Your assignment: Scan the records below. Copy every line in which the word "degrees" appears.

Data excerpts:
┌──

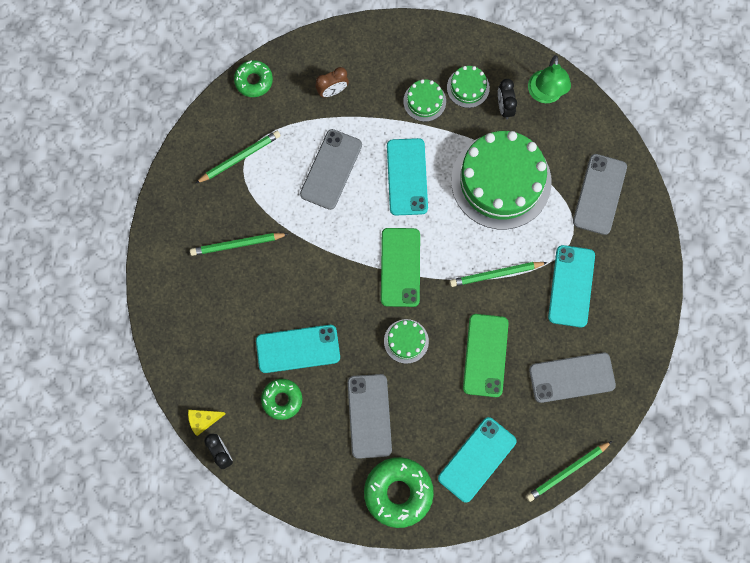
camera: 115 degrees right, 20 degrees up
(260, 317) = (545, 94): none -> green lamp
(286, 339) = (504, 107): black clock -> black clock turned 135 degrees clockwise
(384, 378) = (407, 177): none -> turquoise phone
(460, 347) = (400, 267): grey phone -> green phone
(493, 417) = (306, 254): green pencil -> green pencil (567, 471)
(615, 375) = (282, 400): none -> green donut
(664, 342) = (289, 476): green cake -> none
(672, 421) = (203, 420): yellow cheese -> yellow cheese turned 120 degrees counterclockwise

└──
┌──

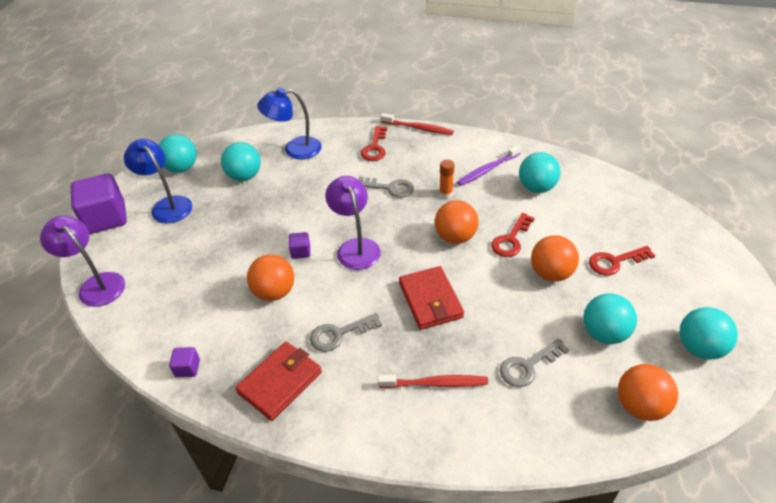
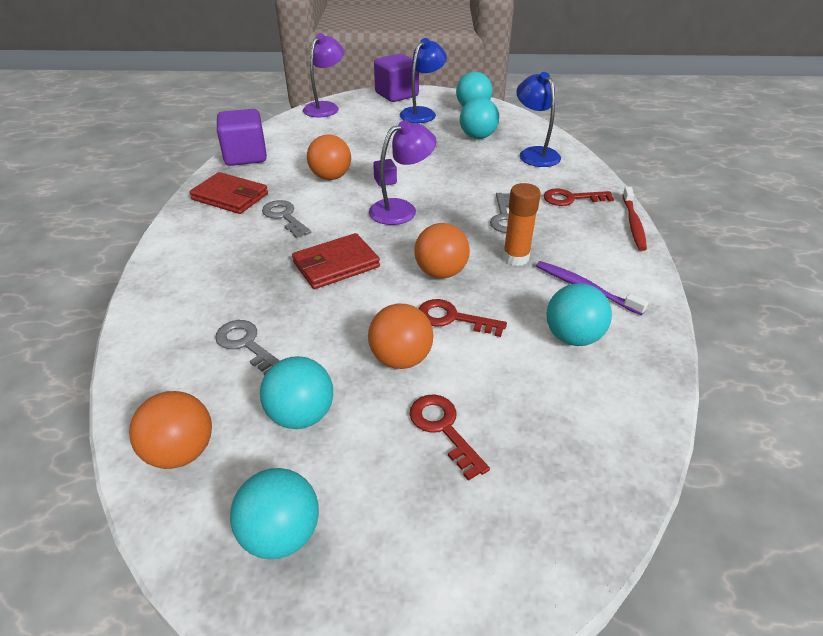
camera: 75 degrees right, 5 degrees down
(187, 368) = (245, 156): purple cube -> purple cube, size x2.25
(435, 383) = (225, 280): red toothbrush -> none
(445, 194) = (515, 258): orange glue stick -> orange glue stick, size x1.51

└──
┌──

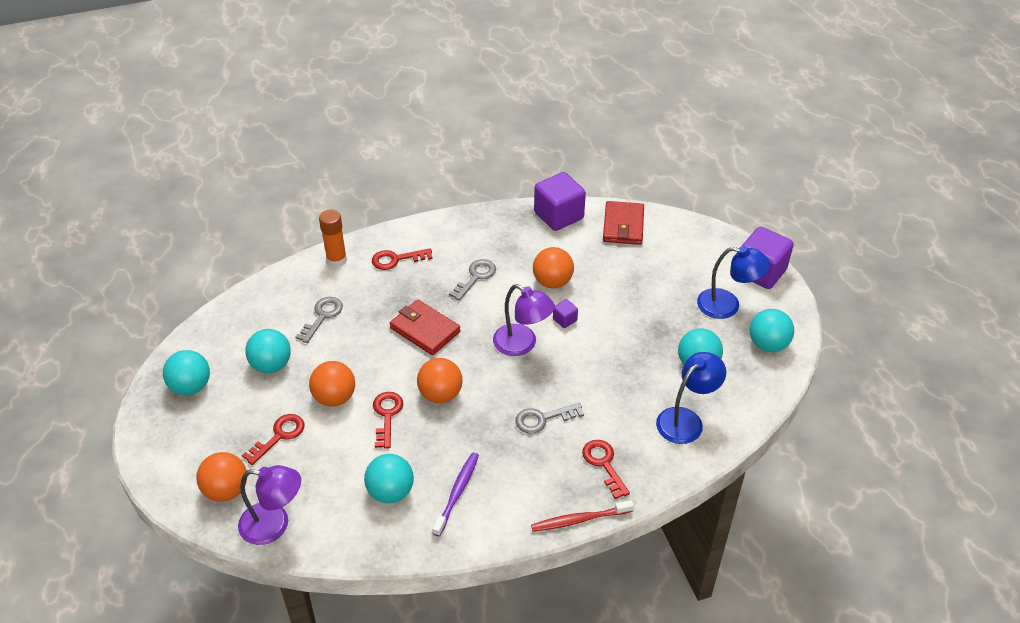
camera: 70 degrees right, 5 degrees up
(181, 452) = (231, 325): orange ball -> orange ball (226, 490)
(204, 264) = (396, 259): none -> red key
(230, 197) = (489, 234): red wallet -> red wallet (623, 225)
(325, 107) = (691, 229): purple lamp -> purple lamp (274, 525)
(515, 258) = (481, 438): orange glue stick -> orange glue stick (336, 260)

└──

Written reply:
camera: 115 degrees right, 20 degrees up
(286, 339) = (504, 107): black clock -> black clock turned 135 degrees clockwise
(672, 421) = (203, 420): yellow cheese -> yellow cheese turned 120 degrees counterclockwise
camera: 75 degrees right, 5 degrees down
camera: 70 degrees right, 5 degrees up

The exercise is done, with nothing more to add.